• Job: The result should be the lines from the one holding "[(225,537),(225,540),(264,533),(263,524),(224,530),(225,537)]" to the final line of the records below, repeated exactly and with no pictures.

[Opening Task material section]

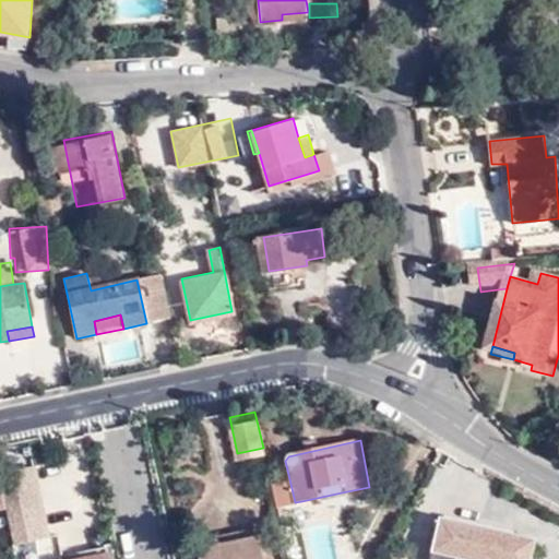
[(31,476),(1,483),(7,509),(36,504),(31,476)]
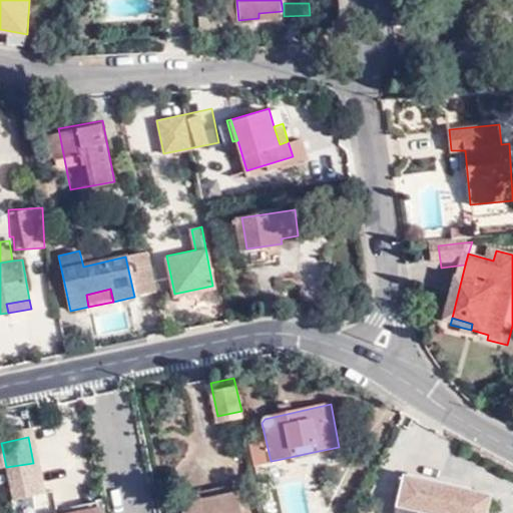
[(435,510),(468,512),(471,512),(476,475),(424,468),(425,454),(407,452),(405,466),(409,467),(405,501),(436,505),(435,510)]
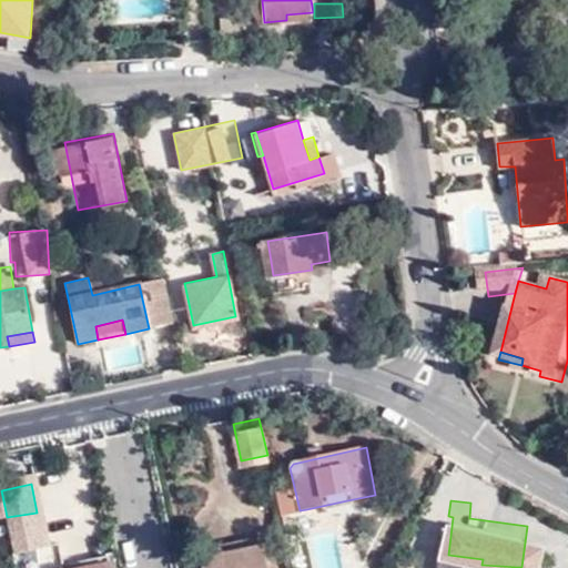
[(225,537),(225,540),(264,533),(263,524),(224,530),(225,537)]
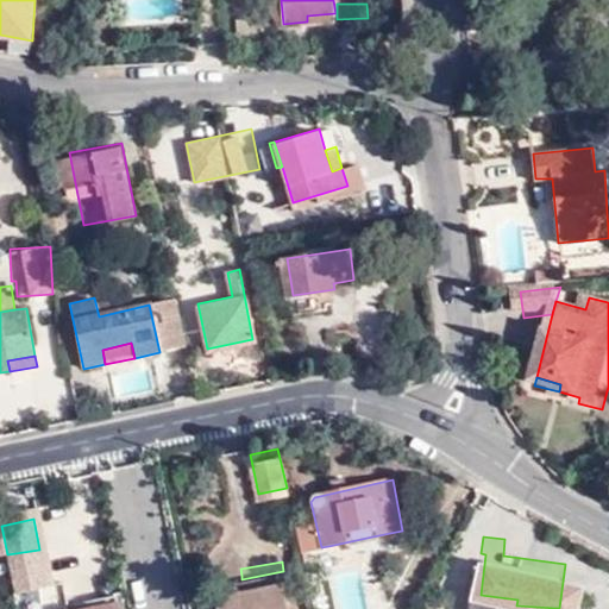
[(290,608),(283,571),(242,579),(242,576),(211,582),(217,608),(290,608)]
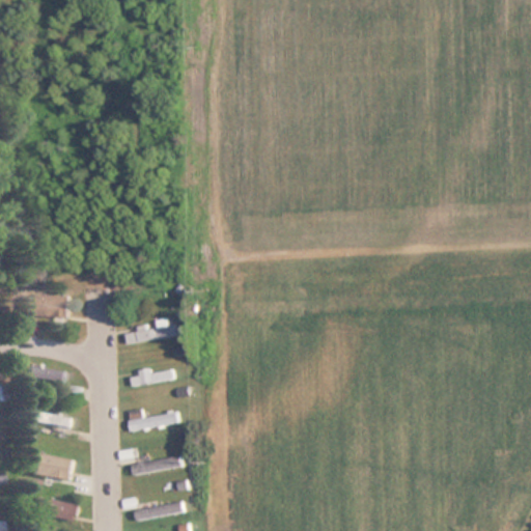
[(154,298),(165,294),(162,284),(150,288),(154,298)]
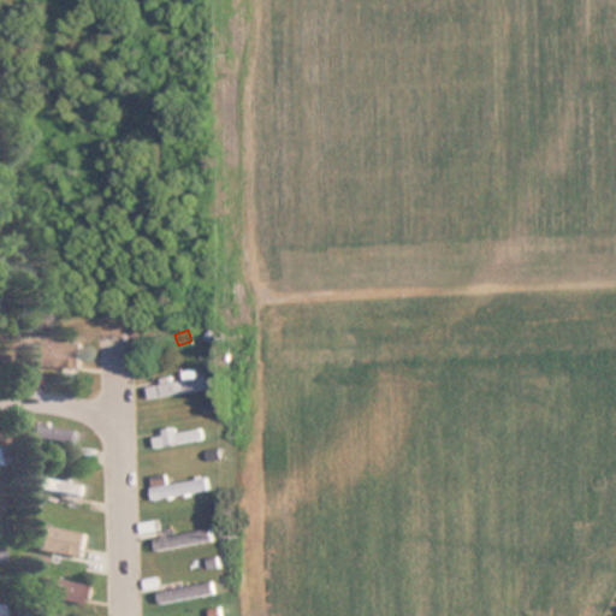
[(150,385),(152,397),(207,388),(206,375),(150,385)]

[Closing Task material section]

• Response box:
[(225,537),(225,540),(264,533),(263,524),(224,530),(225,537)]
[(290,608),(283,571),(242,579),(242,576),(211,582),(217,608),(290,608)]
[(154,298),(165,294),(162,284),(150,288),(154,298)]
[(150,385),(152,397),(207,388),(206,375),(150,385)]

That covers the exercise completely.